EXERCISE INSTRUCTIONS: Omit every picture. Return all other data as it stands.

INFORMATION SHOWN:
----------------------------------------

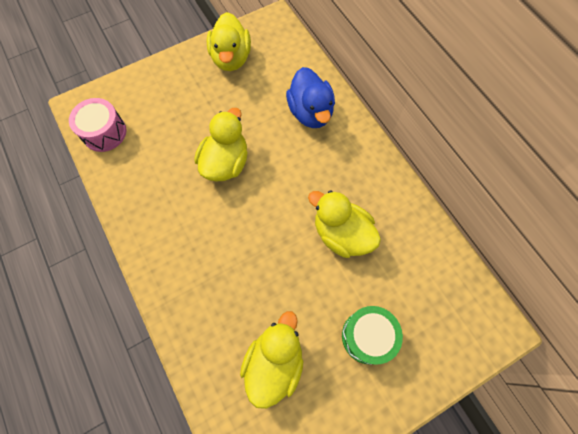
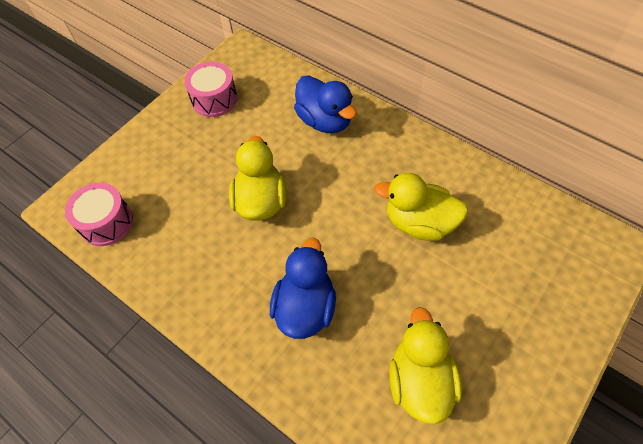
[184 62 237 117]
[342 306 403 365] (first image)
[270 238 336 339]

----------------------------------------

OUTPUT FOR THIS TASK:
[184 62 237 117]
[342 306 403 365] (first image)
[270 238 336 339]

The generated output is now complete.